*Your instructions*. Of all the lines in these entries, count those that contain "none" and give only the total.

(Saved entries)

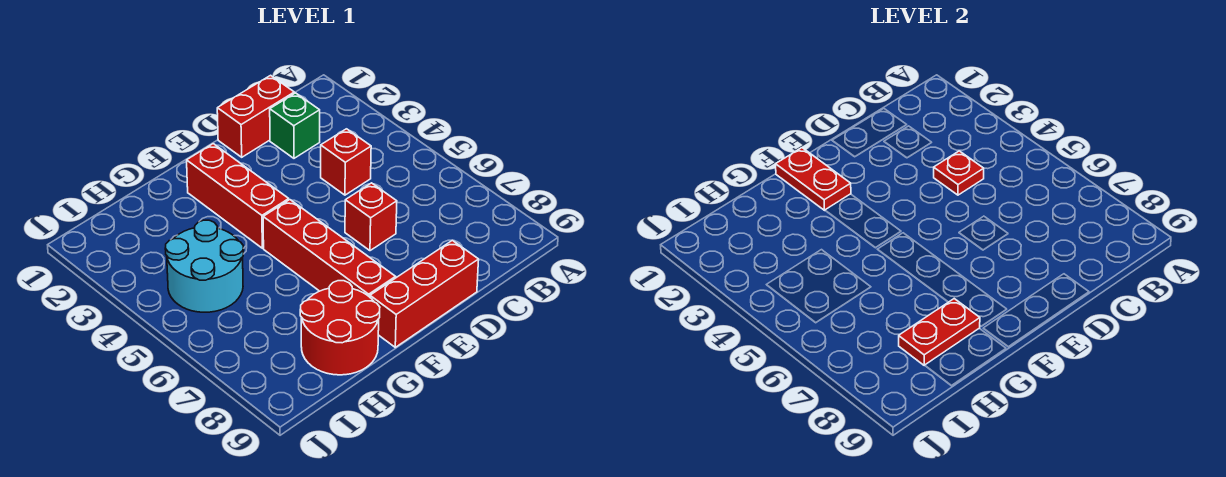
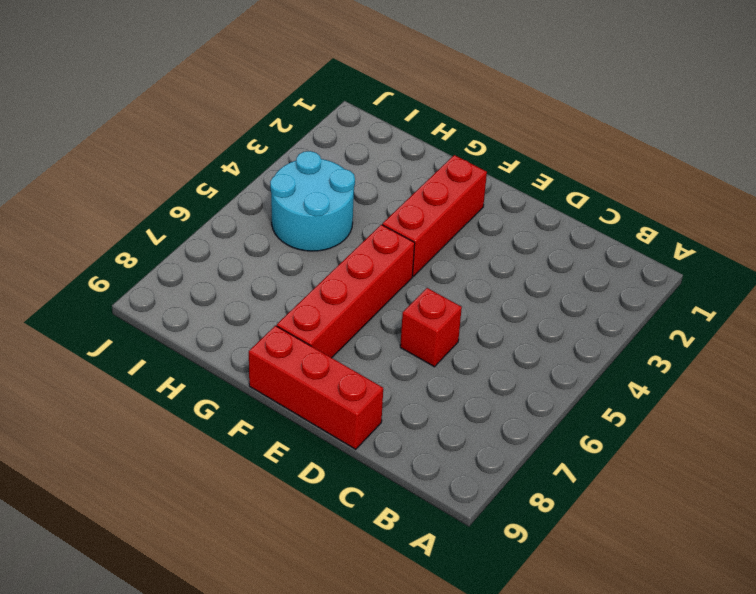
none -> red brick C1:D1 level 1
none -> green brick C2 level 1
none -> red brick C4 level 1

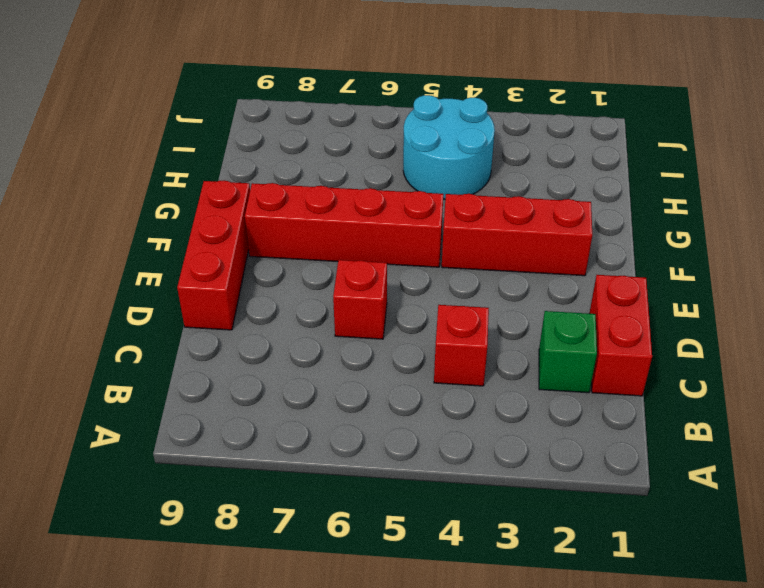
none -> red round brick G8:H9 level 1
none -> red plate C4 level 2
none -> red plate F1:F2 level 2

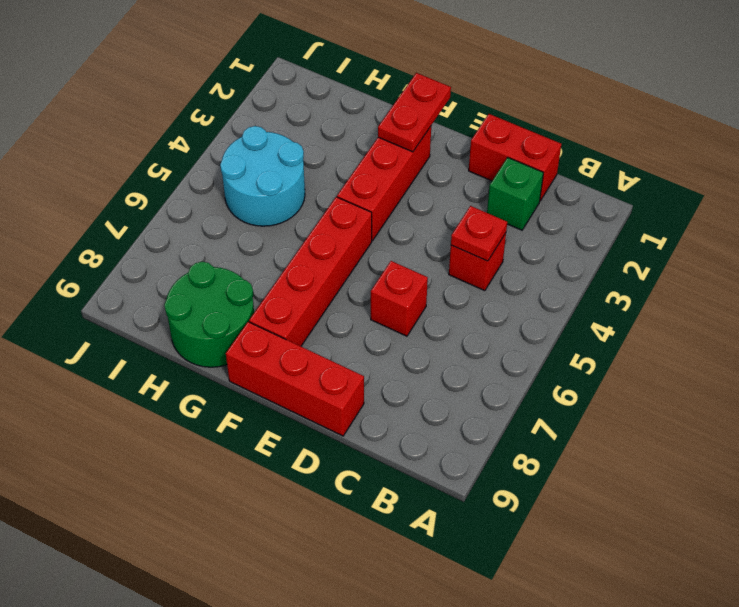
green round brick G8:H9 level 1 -> red round brick G8:H9 level 1
none -> red plate G8:H8 level 2

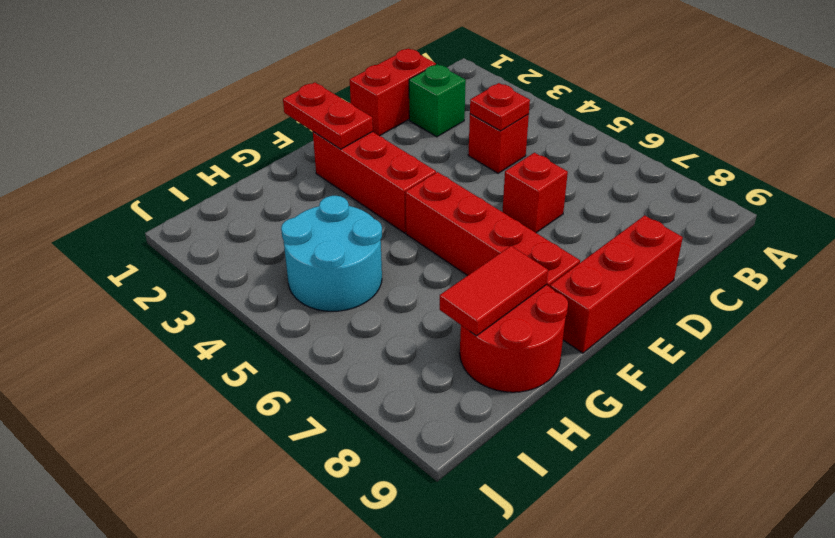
red tile G8:H8 level 2 -> red plate G8:H8 level 2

*Solution to the problem*. 7